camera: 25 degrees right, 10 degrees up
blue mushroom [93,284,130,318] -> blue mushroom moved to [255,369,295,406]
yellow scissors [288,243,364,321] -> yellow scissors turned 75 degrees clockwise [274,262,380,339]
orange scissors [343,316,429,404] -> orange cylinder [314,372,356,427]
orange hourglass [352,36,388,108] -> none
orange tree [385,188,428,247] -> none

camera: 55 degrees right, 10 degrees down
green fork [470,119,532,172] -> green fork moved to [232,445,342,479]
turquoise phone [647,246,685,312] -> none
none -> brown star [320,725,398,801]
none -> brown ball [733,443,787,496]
#####
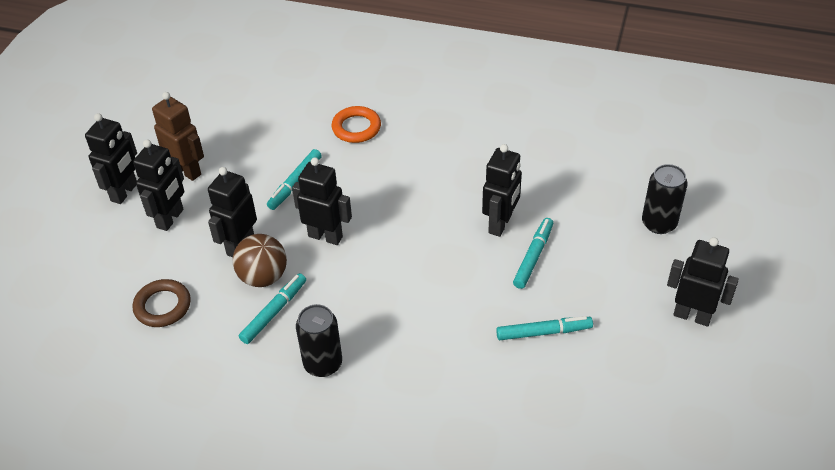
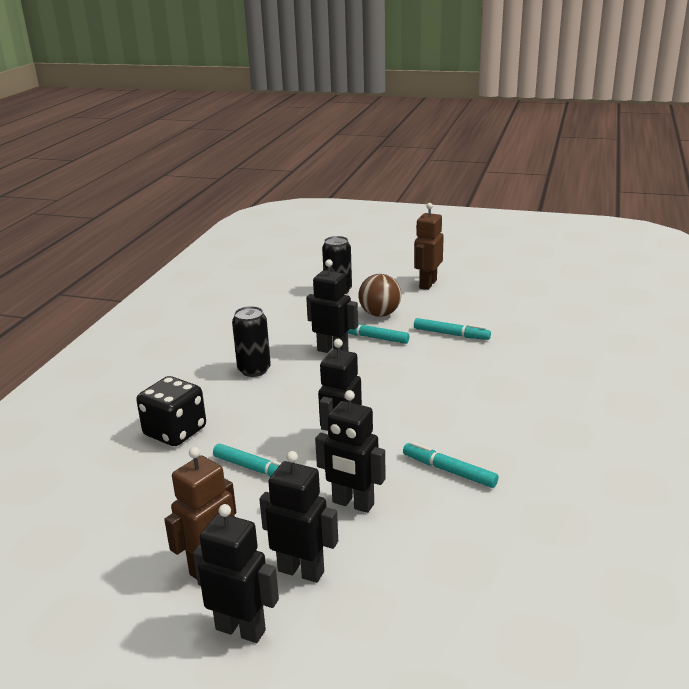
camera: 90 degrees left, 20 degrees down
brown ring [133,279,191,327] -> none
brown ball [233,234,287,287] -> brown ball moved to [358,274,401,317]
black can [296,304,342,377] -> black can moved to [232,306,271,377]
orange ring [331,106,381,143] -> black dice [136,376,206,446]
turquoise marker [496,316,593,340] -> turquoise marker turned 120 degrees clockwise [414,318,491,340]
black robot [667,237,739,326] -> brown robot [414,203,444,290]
#####
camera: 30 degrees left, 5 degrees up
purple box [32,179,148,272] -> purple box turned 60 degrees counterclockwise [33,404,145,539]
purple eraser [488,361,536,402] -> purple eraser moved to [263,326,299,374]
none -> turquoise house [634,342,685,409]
#####
### Task to carry out
Find the string "ball" in the records, then copy each line where it occurs.

### Answer for the task
none -> brown ball [733,443,787,496]
brown ball [233,234,287,287] -> brown ball moved to [358,274,401,317]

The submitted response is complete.